§ Exercise: Reproduce exactly, from the line containing "(254, 271) = (535, 131): yellow", every line down to the end of the data below.

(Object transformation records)
BEGIN
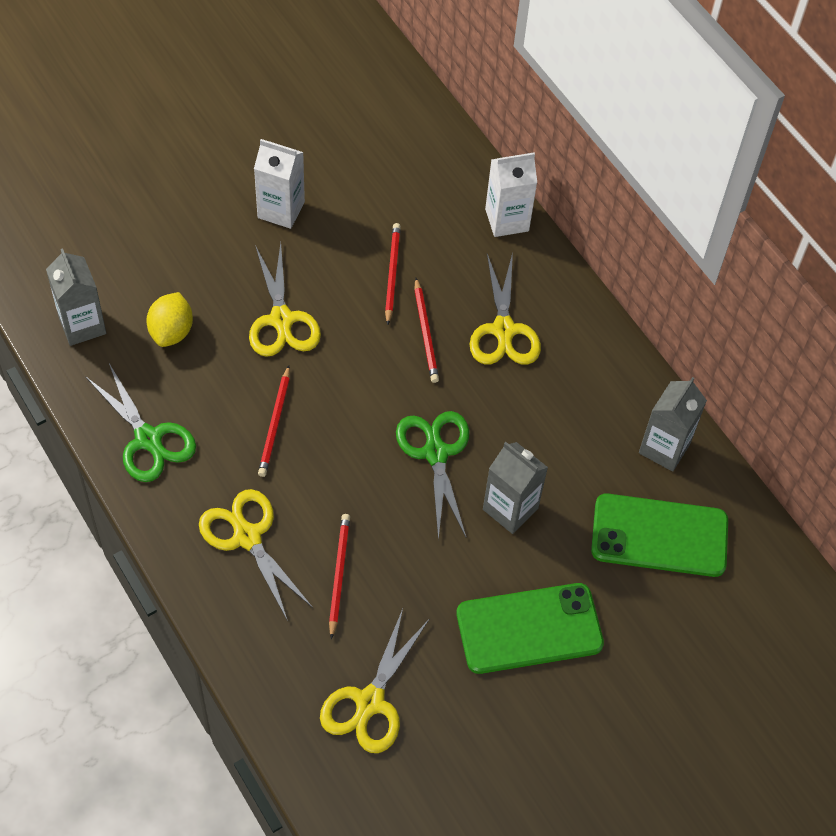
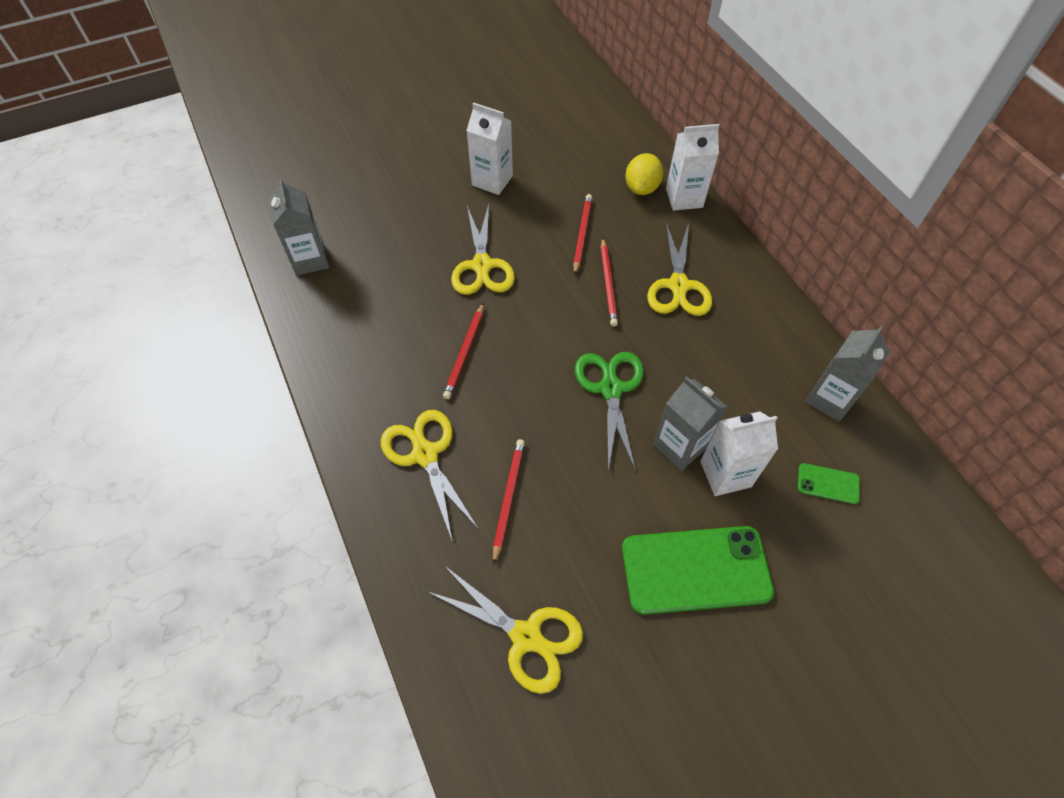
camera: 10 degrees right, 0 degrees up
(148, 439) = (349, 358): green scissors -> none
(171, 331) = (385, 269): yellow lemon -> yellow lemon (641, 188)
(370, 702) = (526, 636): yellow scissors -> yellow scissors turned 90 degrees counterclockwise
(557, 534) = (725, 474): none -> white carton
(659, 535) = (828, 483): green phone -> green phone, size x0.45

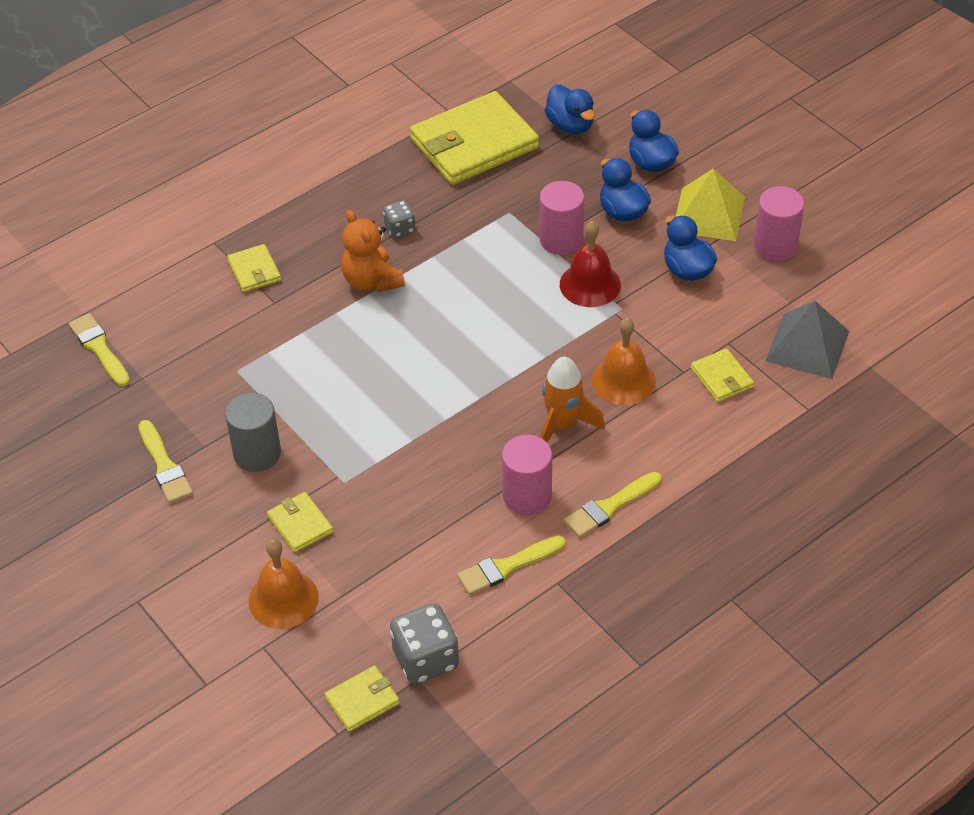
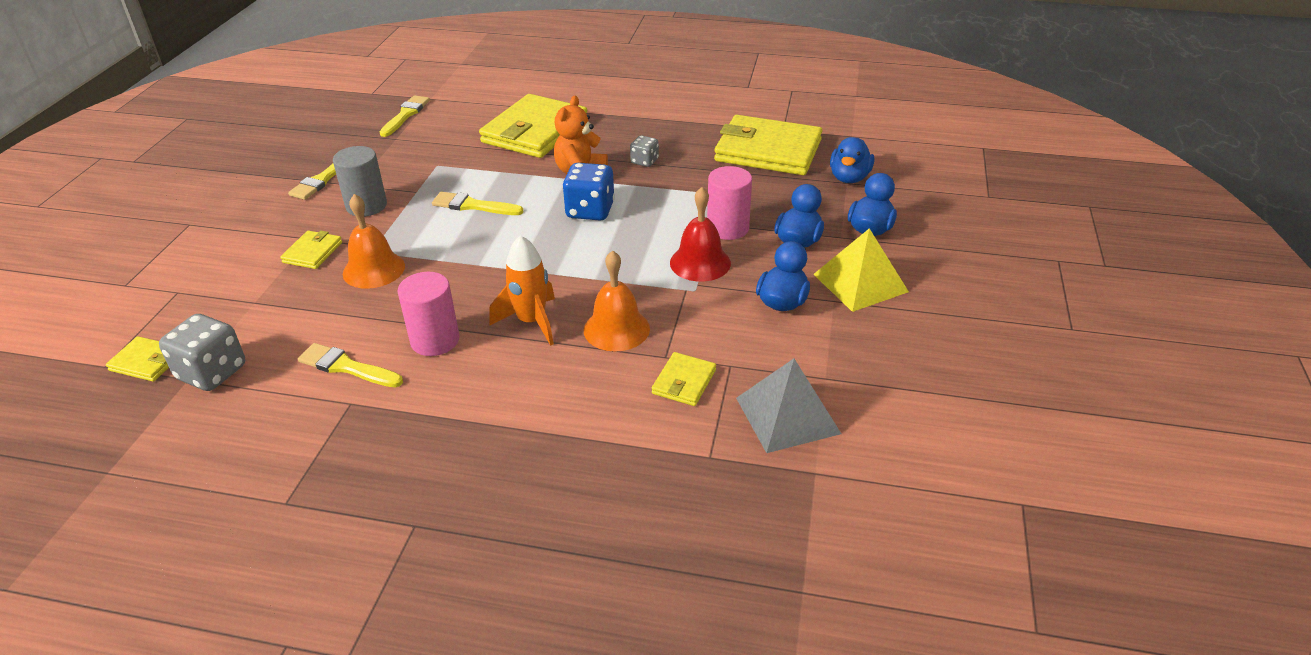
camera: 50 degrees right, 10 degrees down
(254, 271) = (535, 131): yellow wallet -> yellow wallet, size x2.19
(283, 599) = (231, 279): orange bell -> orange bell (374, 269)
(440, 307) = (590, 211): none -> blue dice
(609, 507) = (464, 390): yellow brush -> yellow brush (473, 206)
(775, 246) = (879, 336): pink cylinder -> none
END
§ Answer space:
(254, 271) = (535, 131): yellow wallet -> yellow wallet, size x2.19
(283, 599) = (231, 279): orange bell -> orange bell (374, 269)
(440, 307) = (590, 211): none -> blue dice
(609, 507) = (464, 390): yellow brush -> yellow brush (473, 206)
(775, 246) = (879, 336): pink cylinder -> none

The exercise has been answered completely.